BEGIN
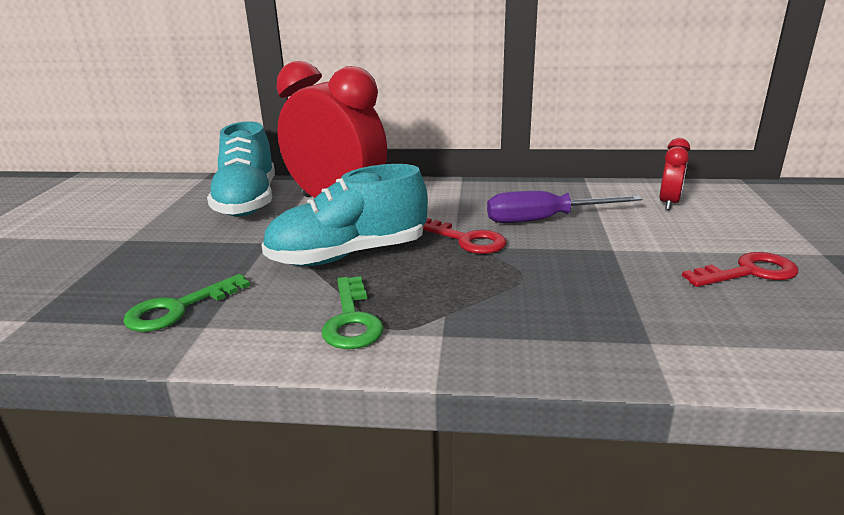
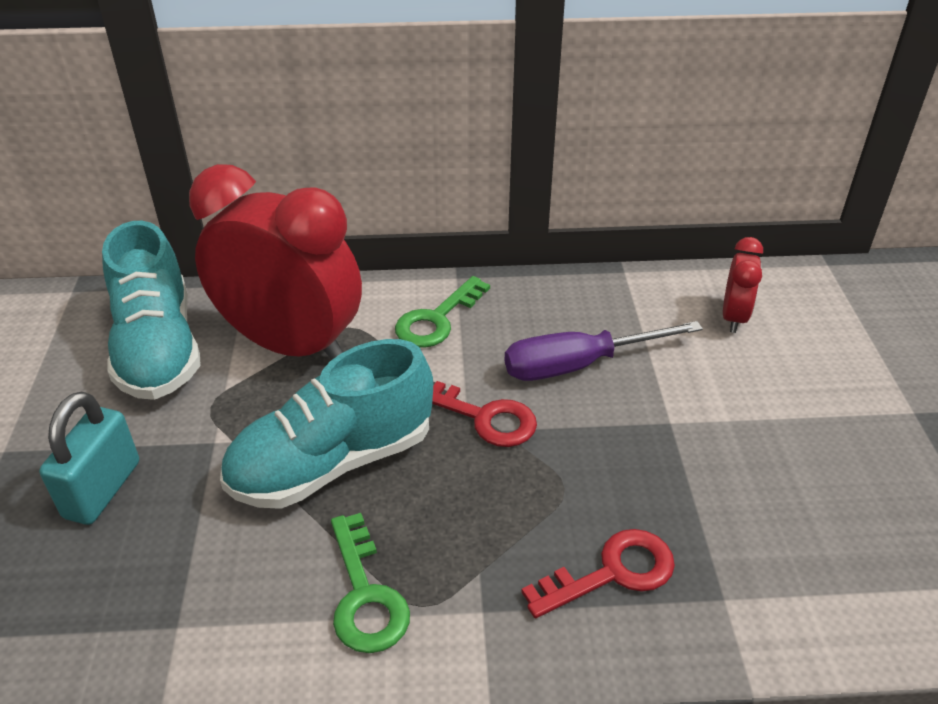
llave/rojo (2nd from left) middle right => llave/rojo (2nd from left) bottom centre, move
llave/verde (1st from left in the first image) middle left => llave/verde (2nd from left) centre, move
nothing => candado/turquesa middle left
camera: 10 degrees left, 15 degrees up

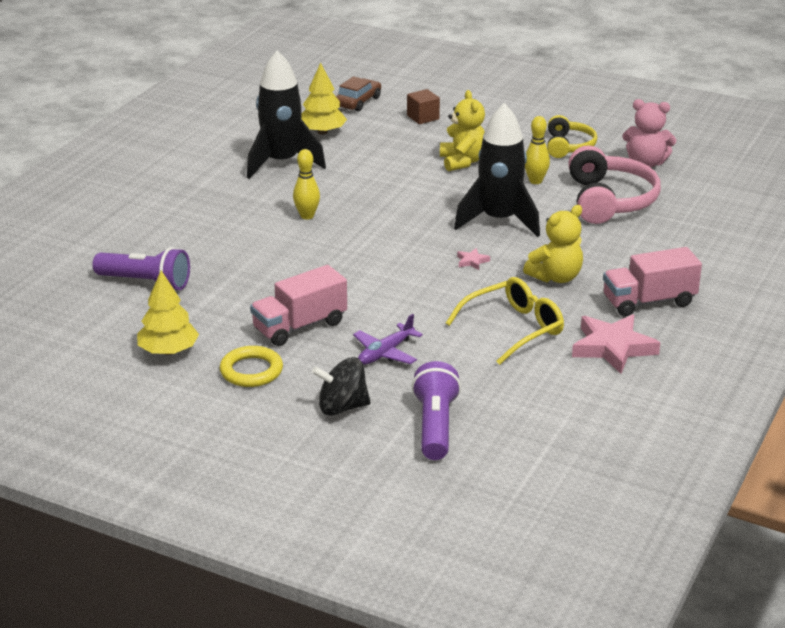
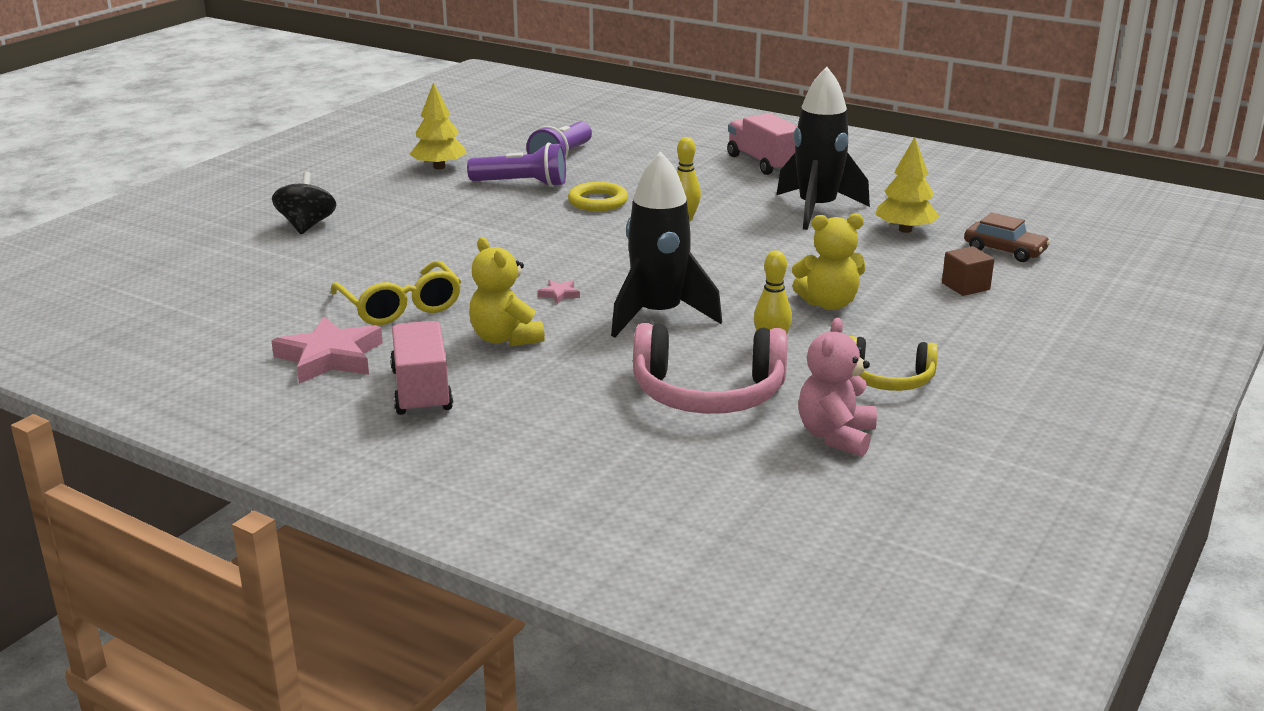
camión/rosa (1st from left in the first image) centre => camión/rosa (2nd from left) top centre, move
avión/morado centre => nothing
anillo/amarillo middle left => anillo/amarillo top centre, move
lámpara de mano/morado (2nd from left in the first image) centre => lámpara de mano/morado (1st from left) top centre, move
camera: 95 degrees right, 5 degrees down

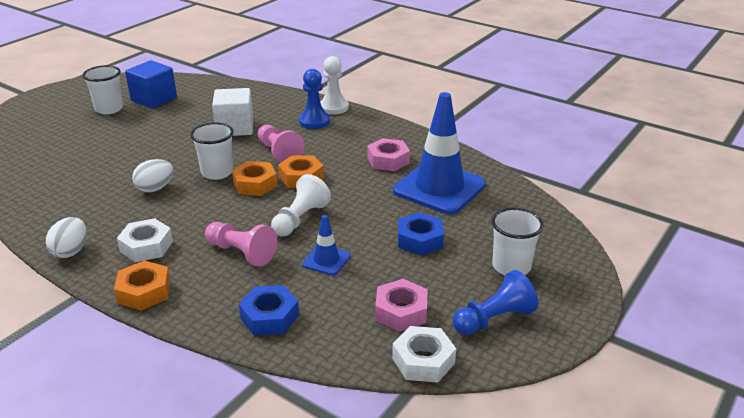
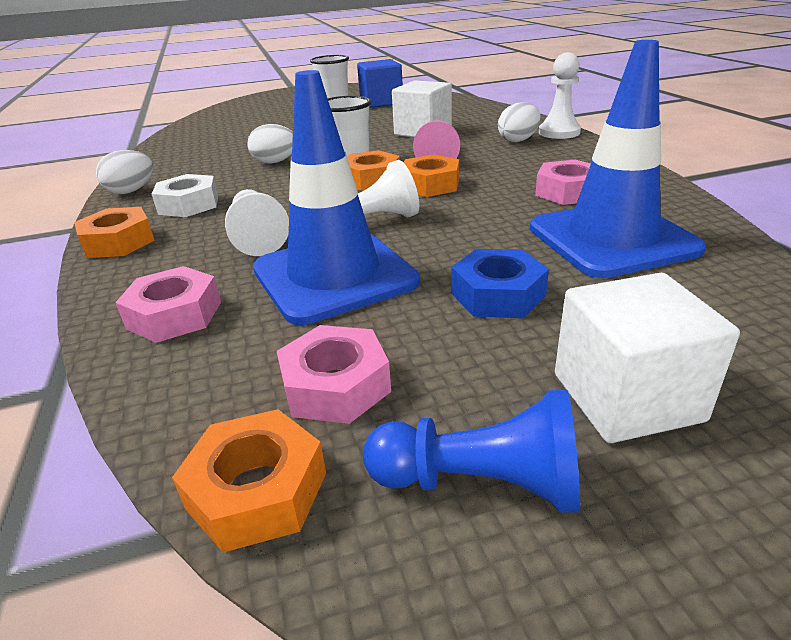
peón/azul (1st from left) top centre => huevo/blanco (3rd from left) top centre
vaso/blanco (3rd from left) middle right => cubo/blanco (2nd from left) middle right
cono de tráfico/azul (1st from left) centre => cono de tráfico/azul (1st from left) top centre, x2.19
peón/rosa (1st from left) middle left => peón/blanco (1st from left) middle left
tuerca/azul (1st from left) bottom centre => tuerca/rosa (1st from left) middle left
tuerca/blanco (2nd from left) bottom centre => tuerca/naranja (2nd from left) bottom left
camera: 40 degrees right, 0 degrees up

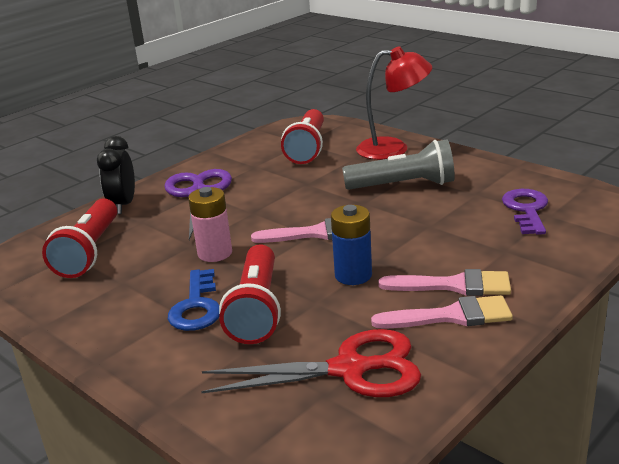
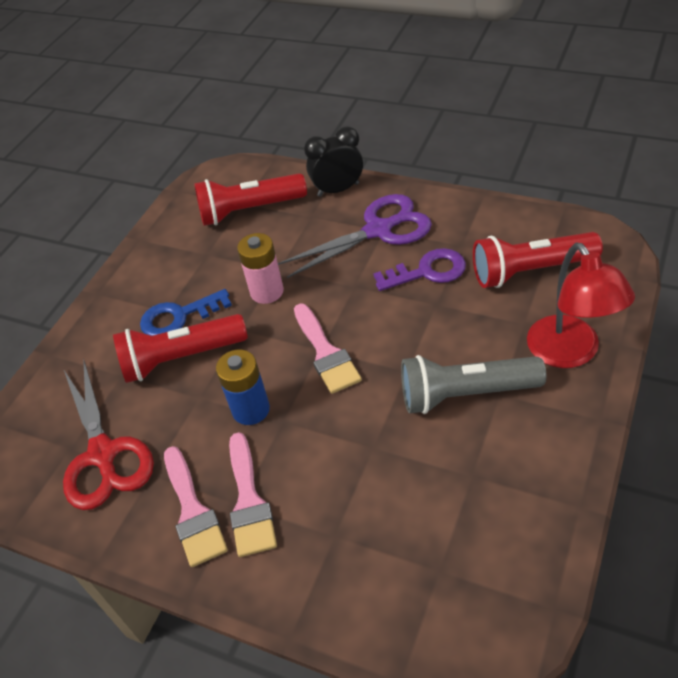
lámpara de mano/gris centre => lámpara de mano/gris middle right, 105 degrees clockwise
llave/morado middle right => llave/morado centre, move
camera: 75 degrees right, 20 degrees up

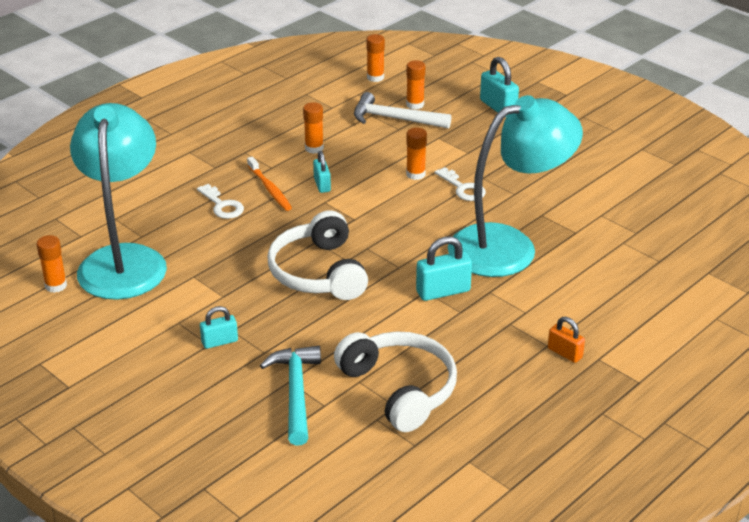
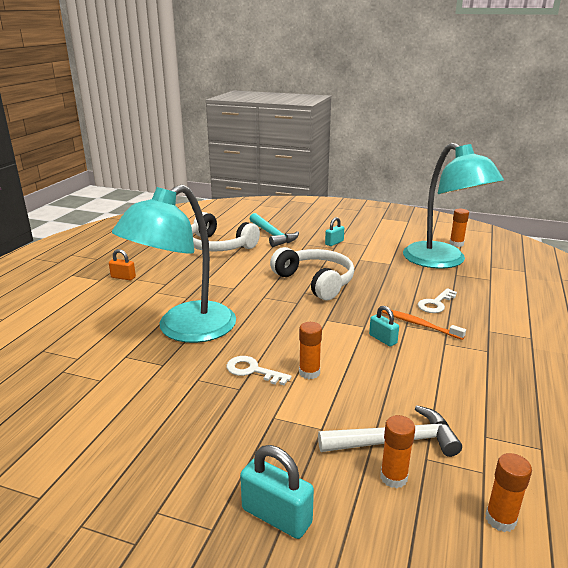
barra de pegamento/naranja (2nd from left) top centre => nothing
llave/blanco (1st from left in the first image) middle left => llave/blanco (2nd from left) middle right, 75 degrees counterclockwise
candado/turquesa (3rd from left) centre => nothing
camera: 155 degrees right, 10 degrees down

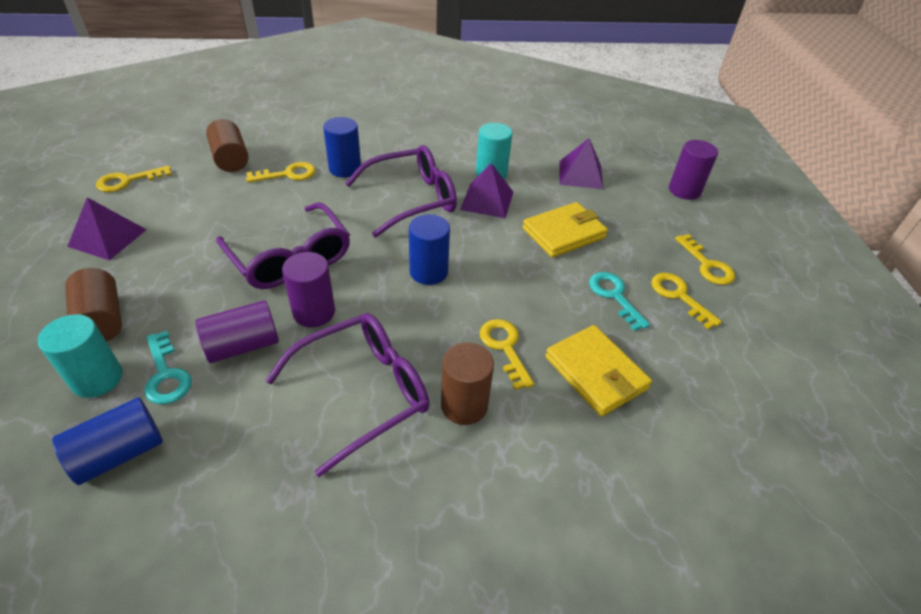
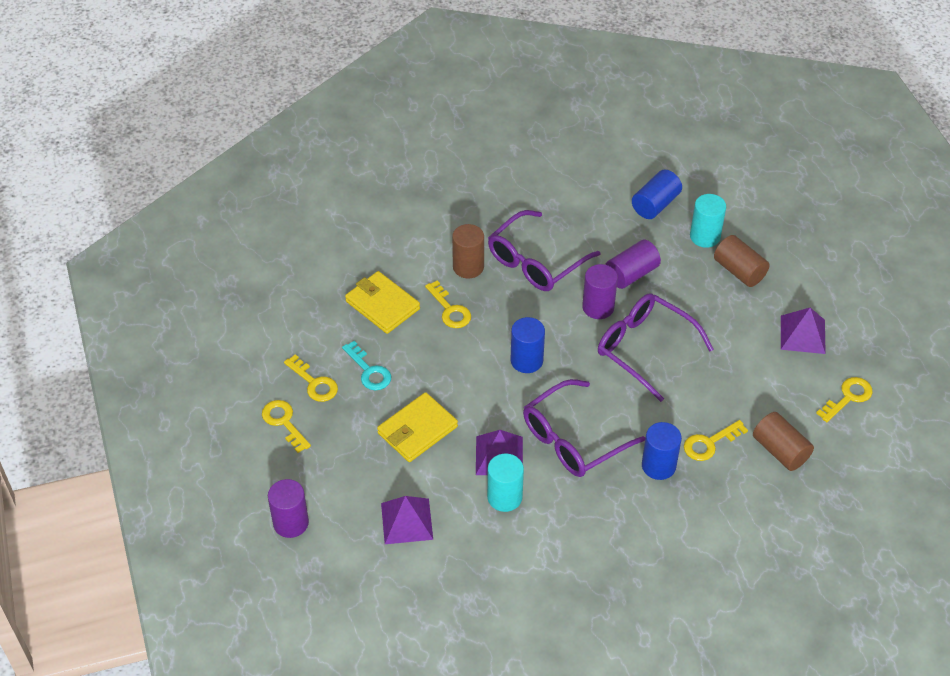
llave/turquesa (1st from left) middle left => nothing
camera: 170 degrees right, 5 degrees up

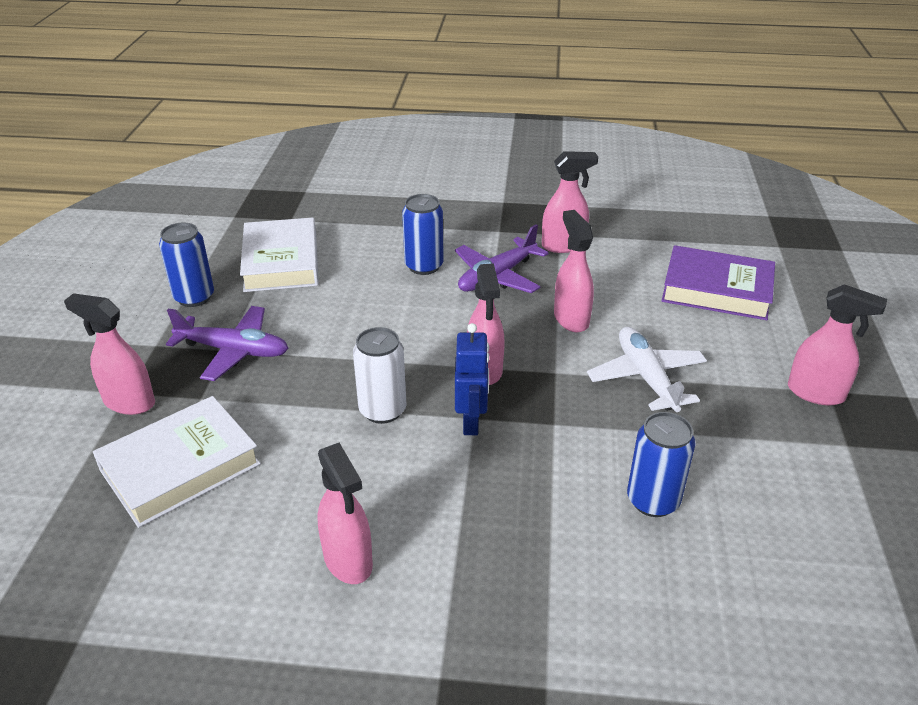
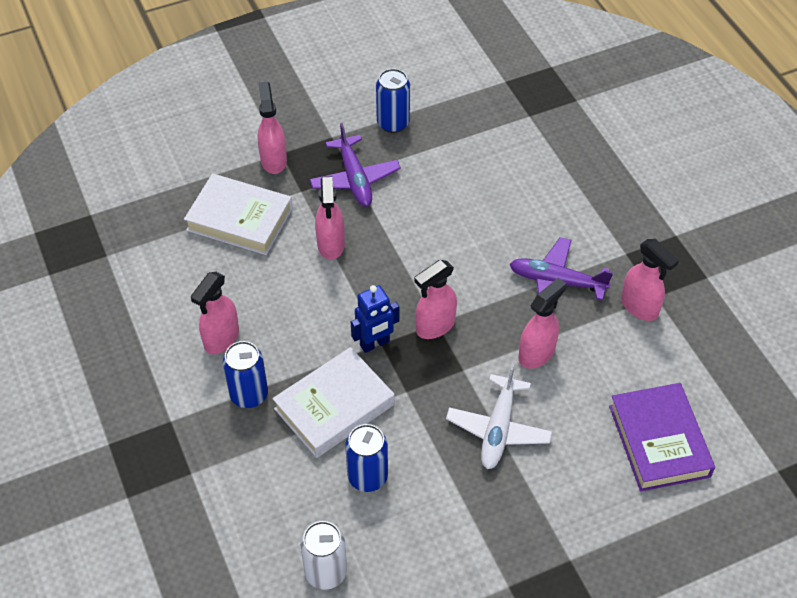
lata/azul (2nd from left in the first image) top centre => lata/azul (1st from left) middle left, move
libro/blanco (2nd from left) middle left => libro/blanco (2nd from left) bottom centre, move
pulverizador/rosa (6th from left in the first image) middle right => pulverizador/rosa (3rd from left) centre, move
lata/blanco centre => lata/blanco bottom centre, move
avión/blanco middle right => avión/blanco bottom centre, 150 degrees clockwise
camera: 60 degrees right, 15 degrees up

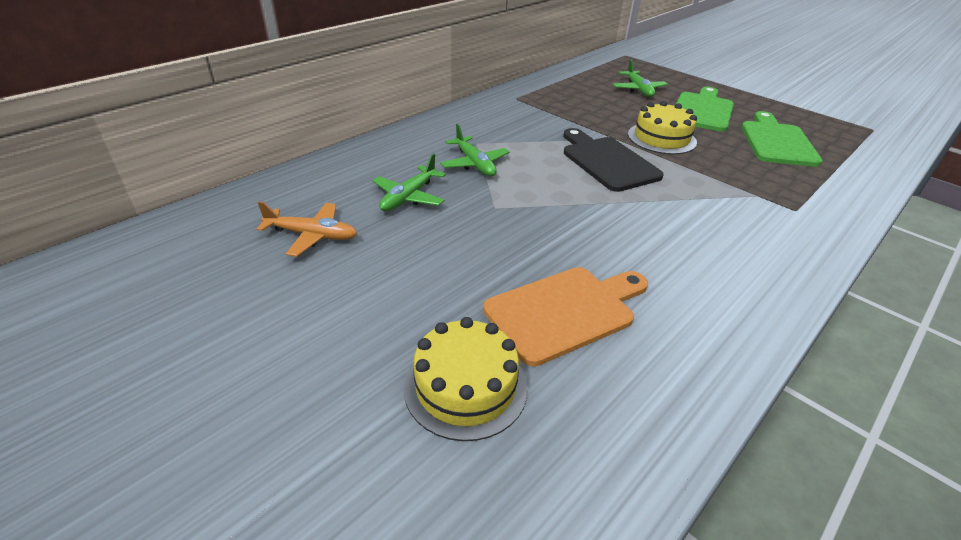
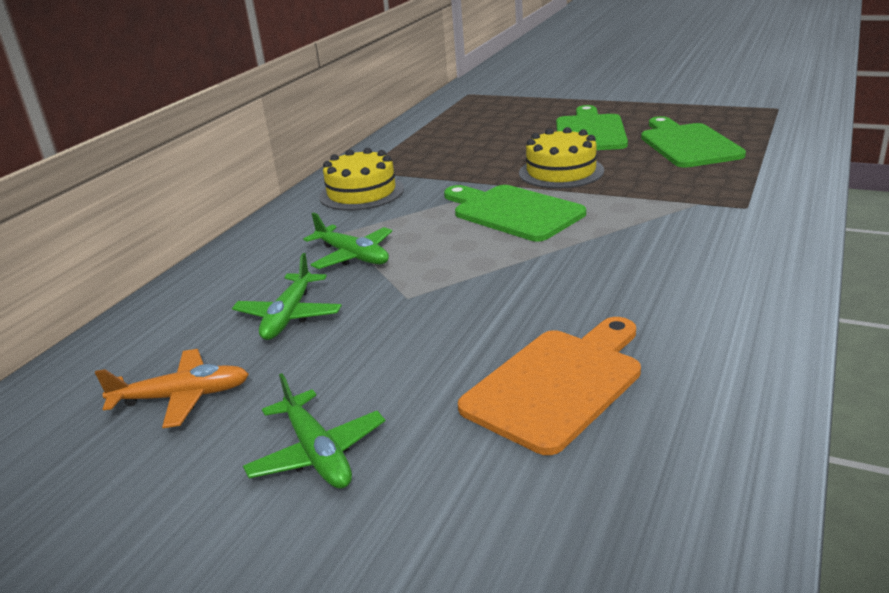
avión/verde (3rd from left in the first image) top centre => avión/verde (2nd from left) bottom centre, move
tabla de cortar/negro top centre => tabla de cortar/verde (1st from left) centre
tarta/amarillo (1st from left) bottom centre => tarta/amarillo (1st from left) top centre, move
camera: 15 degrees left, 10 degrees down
END
Output every record above exactly as written, but skip the pictures.

llave/rojo (2nd from left) middle right => llave/rojo (2nd from left) bottom centre, move
llave/verde (1st from left in the first image) middle left => llave/verde (2nd from left) centre, move
nothing => candado/turquesa middle left
camera: 10 degrees left, 15 degrees up

camión/rosa (1st from left in the first image) centre => camión/rosa (2nd from left) top centre, move
avión/morado centre => nothing
anillo/amarillo middle left => anillo/amarillo top centre, move
lámpara de mano/morado (2nd from left in the first image) centre => lámpara de mano/morado (1st from left) top centre, move
camera: 95 degrees right, 5 degrees down

peón/azul (1st from left) top centre => huevo/blanco (3rd from left) top centre
vaso/blanco (3rd from left) middle right => cubo/blanco (2nd from left) middle right
cono de tráfico/azul (1st from left) centre => cono de tráfico/azul (1st from left) top centre, x2.19
peón/rosa (1st from left) middle left => peón/blanco (1st from left) middle left
tuerca/azul (1st from left) bottom centre => tuerca/rosa (1st from left) middle left
tuerca/blanco (2nd from left) bottom centre => tuerca/naranja (2nd from left) bottom left
camera: 40 degrees right, 0 degrees up

lámpara de mano/gris centre => lámpara de mano/gris middle right, 105 degrees clockwise
llave/morado middle right => llave/morado centre, move
camera: 75 degrees right, 20 degrees up

barra de pegamento/naranja (2nd from left) top centre => nothing
llave/blanco (1st from left in the first image) middle left => llave/blanco (2nd from left) middle right, 75 degrees counterclockwise
candado/turquesa (3rd from left) centre => nothing
camera: 155 degrees right, 10 degrees down

llave/turquesa (1st from left) middle left => nothing
camera: 170 degrees right, 5 degrees up

lata/azul (2nd from left in the first image) top centre => lata/azul (1st from left) middle left, move
libro/blanco (2nd from left) middle left => libro/blanco (2nd from left) bottom centre, move
pulverizador/rosa (6th from left in the first image) middle right => pulverizador/rosa (3rd from left) centre, move
lata/blanco centre => lata/blanco bottom centre, move
avión/blanco middle right => avión/blanco bottom centre, 150 degrees clockwise
camera: 60 degrees right, 15 degrees up

avión/verde (3rd from left in the first image) top centre => avión/verde (2nd from left) bottom centre, move
tabla de cortar/negro top centre => tabla de cortar/verde (1st from left) centre
tarta/amarillo (1st from left) bottom centre => tarta/amarillo (1st from left) top centre, move
camera: 15 degrees left, 10 degrees down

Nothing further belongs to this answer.